(Data records)
Content starts

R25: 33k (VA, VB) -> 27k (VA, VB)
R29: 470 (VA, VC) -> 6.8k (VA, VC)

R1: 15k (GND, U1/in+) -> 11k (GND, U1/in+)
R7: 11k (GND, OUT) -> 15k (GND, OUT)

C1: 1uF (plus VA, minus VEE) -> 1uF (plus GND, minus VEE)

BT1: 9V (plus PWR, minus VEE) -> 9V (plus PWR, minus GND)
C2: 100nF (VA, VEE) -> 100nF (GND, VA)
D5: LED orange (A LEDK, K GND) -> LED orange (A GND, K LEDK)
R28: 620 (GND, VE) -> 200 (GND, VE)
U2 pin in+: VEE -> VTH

Content ends
Content starts

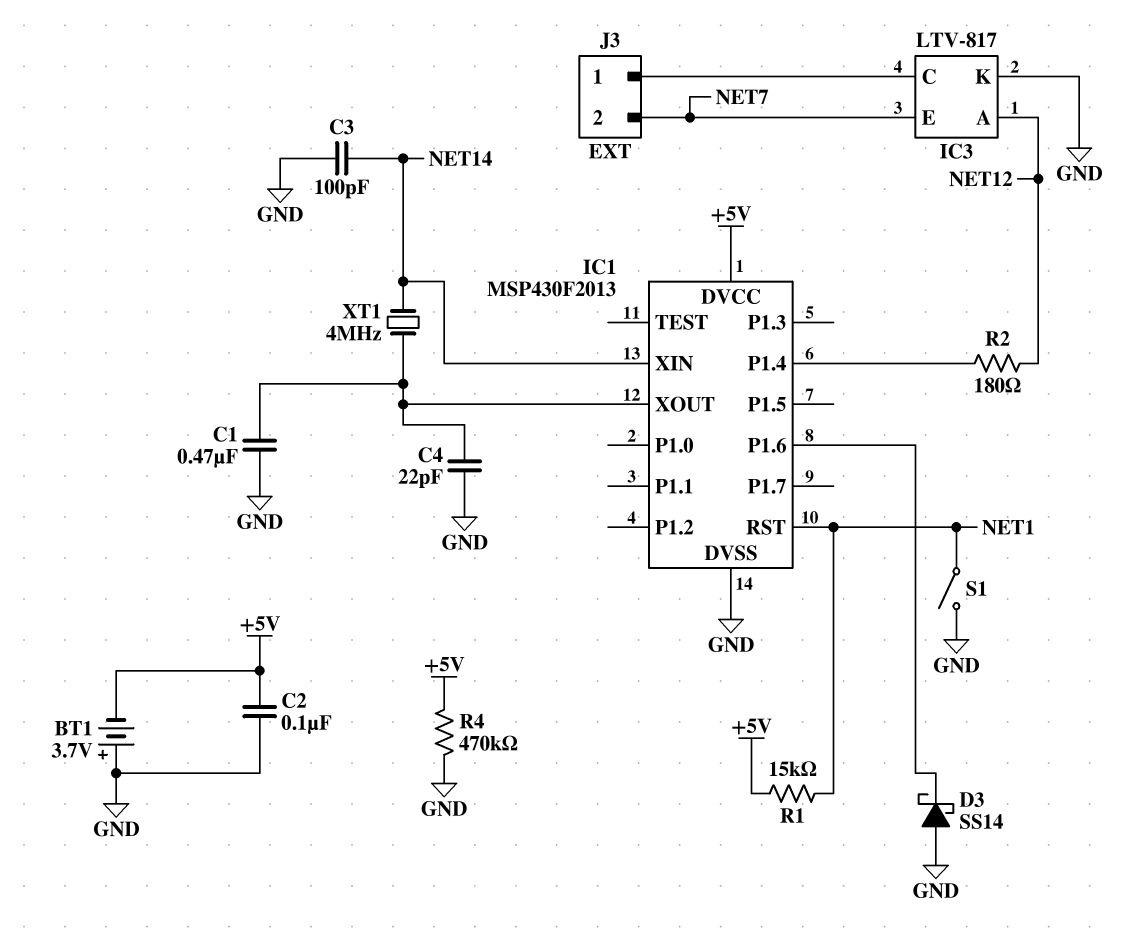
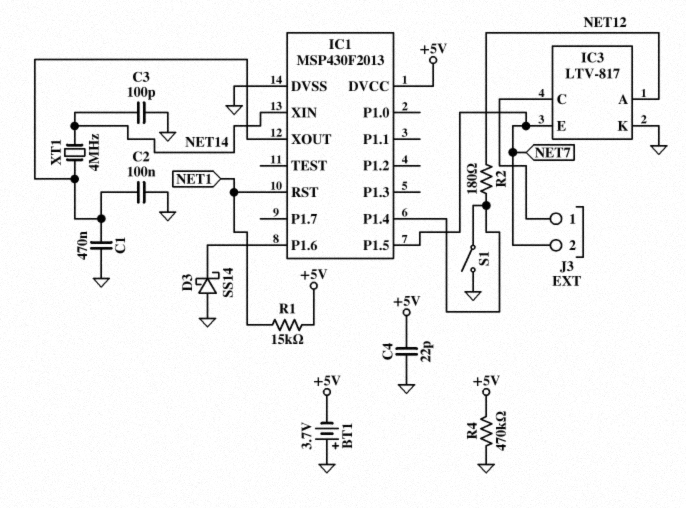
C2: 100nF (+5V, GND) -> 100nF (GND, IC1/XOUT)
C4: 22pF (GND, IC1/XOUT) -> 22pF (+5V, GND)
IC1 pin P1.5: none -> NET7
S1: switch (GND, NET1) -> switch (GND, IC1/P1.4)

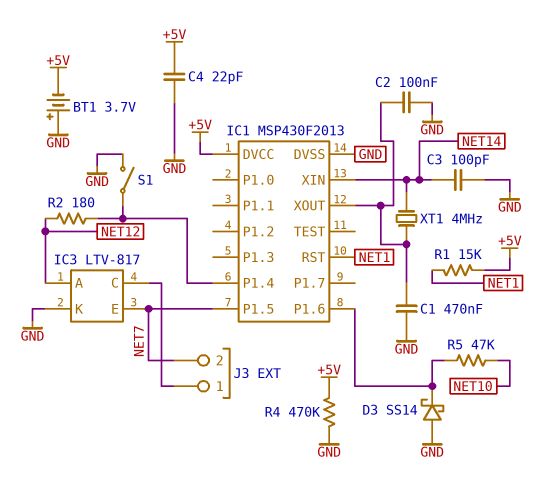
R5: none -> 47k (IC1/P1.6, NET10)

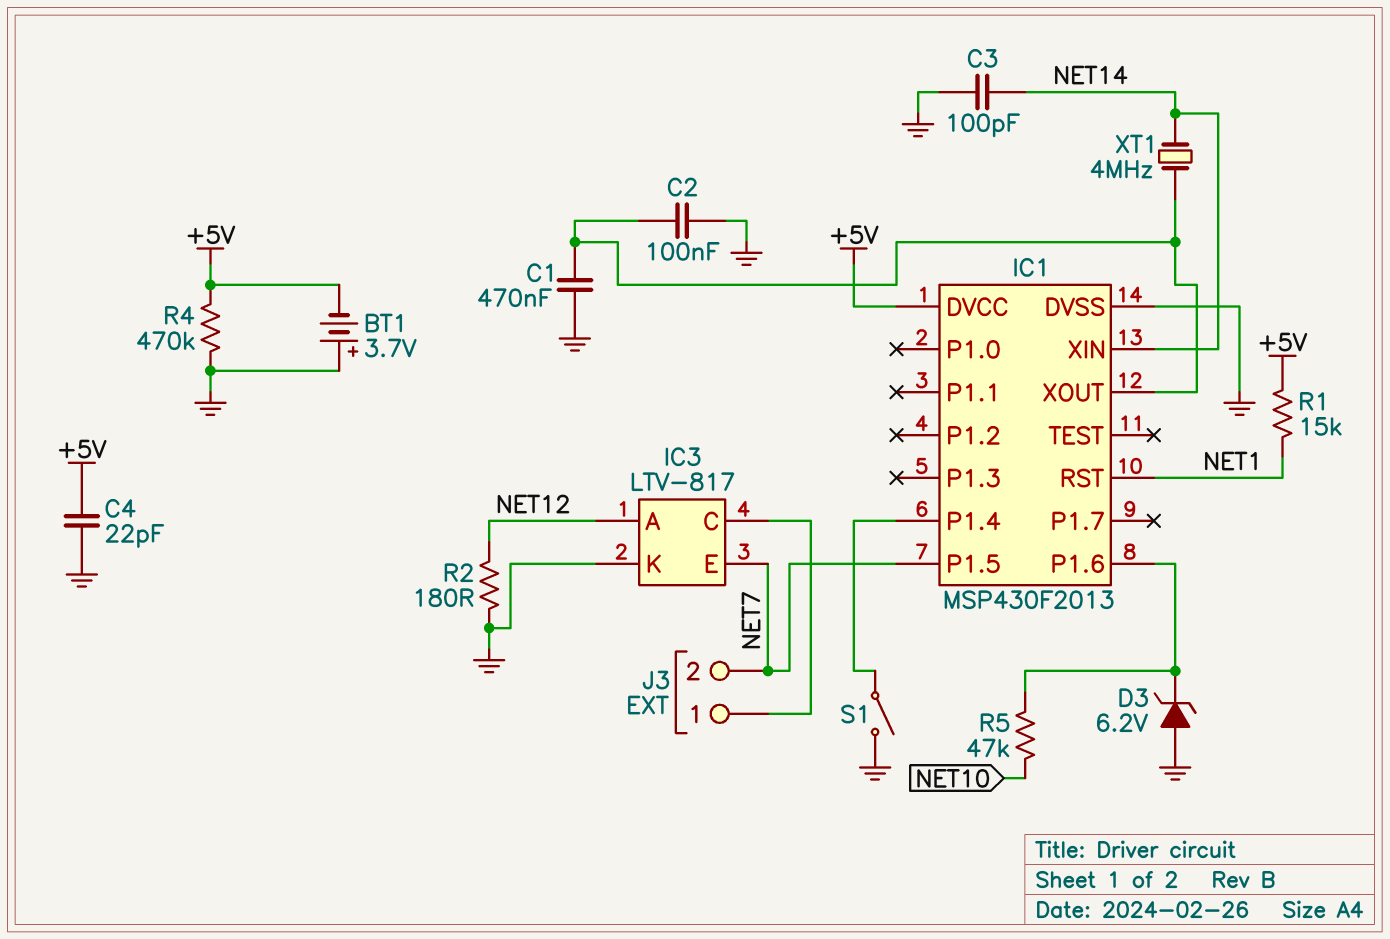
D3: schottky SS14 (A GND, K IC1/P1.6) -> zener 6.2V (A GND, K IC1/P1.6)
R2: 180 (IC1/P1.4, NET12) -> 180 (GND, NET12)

Content ends

• AIM OF THE EXERCISE
Out of the records above, please copy exactly the lines from the line with "C2: 100nF (+5V, GND) -> 100nF (GND, IC1/XOUT)" up to and including the line with "R2: 180 (IC1/P1.4, NET12) -> 180 (GND, NET12)", minus the pictures.

• TASK RESPONSE
C2: 100nF (+5V, GND) -> 100nF (GND, IC1/XOUT)
C4: 22pF (GND, IC1/XOUT) -> 22pF (+5V, GND)
IC1 pin P1.5: none -> NET7
S1: switch (GND, NET1) -> switch (GND, IC1/P1.4)

R5: none -> 47k (IC1/P1.6, NET10)

D3: schottky SS14 (A GND, K IC1/P1.6) -> zener 6.2V (A GND, K IC1/P1.6)
R2: 180 (IC1/P1.4, NET12) -> 180 (GND, NET12)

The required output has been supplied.